Records supplied section start

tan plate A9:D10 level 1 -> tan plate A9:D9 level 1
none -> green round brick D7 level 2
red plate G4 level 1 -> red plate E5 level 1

Records supplied section end
Records supplied section start

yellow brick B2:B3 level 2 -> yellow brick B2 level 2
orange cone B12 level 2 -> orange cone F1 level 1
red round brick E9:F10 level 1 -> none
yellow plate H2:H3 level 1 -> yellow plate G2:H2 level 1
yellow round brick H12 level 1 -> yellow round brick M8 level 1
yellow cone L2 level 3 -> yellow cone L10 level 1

Records supplied section end

Problem: Set down again, word for word, the stretch of records from the line with "yellow round brick H12" to the line with "yellow cone L2", both of those lines included.

Written reply:
yellow round brick H12 level 1 -> yellow round brick M8 level 1
yellow cone L2 level 3 -> yellow cone L10 level 1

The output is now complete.